▶ EXERCISE DIRECTIONS
Provide only the number of lines in the listing that contain the word "brown".

▶ MATERIAL PROVIDED
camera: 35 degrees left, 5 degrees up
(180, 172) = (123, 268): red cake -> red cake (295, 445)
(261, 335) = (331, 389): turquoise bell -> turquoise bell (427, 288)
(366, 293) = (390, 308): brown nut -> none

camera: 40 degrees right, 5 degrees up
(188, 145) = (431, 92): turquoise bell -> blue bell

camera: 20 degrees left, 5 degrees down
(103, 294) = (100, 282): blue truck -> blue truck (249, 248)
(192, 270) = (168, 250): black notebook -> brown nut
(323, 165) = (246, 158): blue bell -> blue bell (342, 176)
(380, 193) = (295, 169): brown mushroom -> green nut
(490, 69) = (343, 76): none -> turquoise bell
...
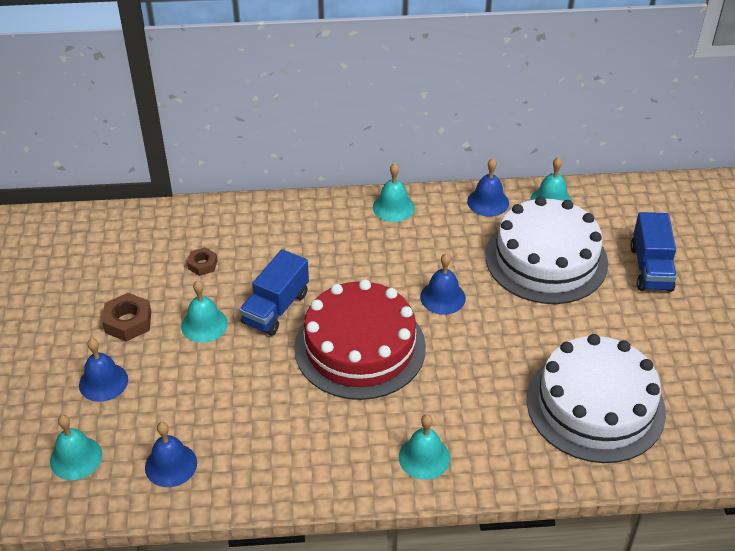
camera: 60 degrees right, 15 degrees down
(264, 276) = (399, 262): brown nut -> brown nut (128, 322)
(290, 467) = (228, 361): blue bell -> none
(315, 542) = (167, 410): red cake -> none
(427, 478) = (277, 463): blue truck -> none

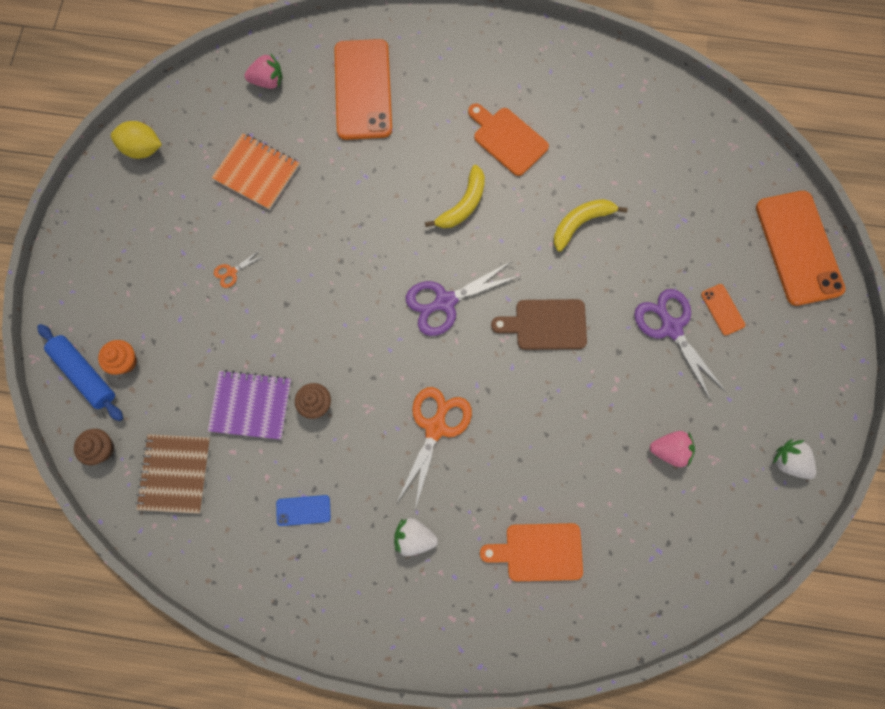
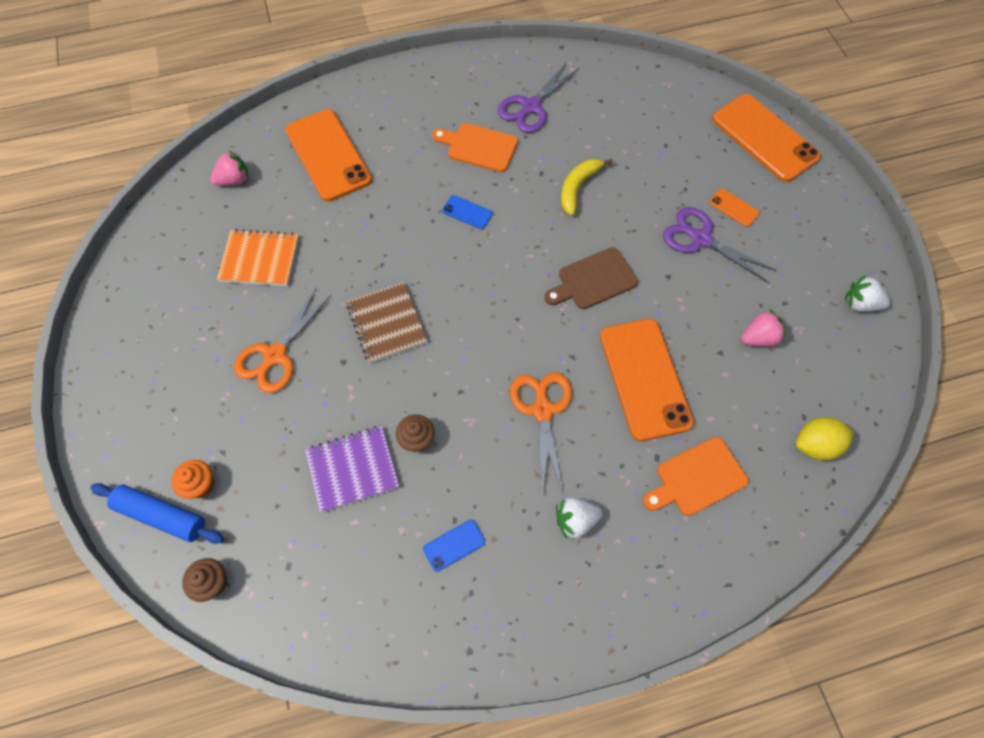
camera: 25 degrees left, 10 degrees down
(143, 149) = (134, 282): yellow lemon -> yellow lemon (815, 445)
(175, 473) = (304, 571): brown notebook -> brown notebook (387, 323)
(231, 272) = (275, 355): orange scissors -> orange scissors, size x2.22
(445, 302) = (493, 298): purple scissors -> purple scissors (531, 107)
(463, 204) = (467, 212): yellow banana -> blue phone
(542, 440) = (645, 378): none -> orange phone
...
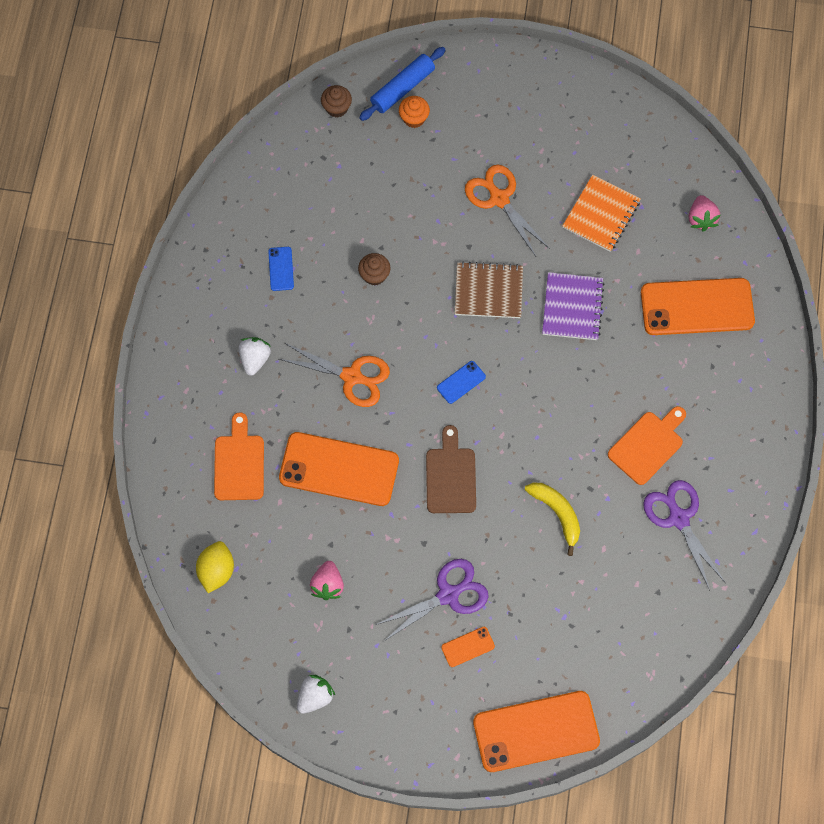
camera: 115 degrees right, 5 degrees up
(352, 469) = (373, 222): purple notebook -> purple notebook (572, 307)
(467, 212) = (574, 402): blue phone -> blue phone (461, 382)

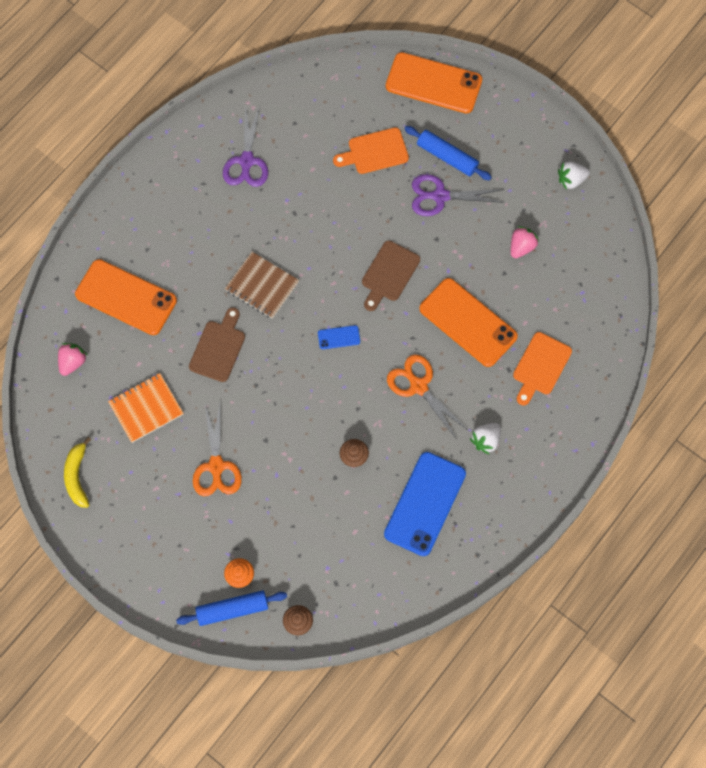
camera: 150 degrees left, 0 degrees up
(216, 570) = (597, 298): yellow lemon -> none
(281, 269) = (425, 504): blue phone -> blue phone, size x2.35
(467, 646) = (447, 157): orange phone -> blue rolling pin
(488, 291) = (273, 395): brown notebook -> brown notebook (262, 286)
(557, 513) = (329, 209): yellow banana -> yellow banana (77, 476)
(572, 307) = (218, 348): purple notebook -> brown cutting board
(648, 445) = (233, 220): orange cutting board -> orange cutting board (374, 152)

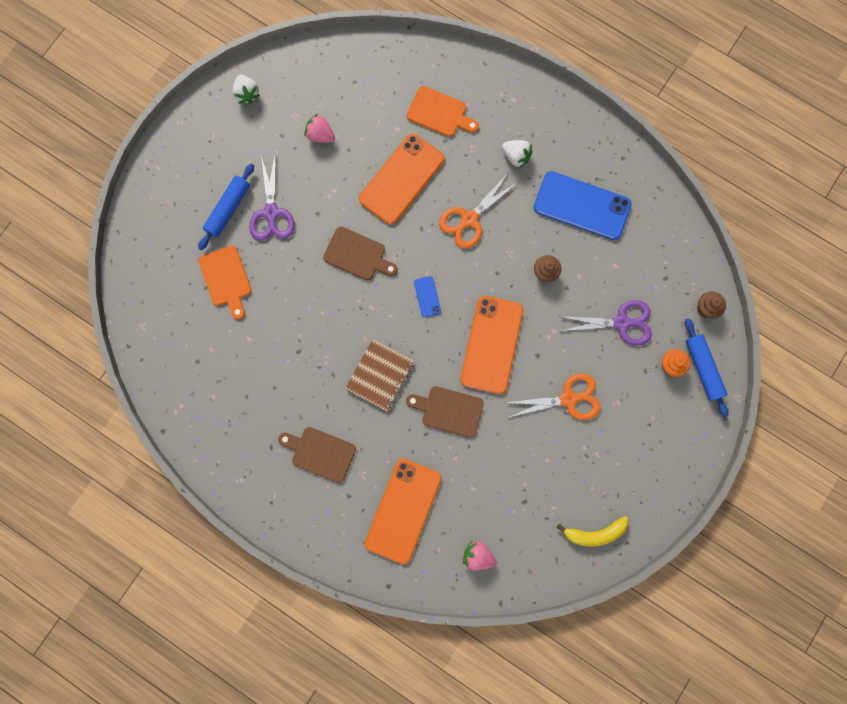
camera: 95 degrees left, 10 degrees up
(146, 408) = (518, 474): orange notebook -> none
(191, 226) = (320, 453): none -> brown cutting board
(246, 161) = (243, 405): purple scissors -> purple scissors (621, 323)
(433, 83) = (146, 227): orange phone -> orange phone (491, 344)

▶ SOLVED EXERCISE
8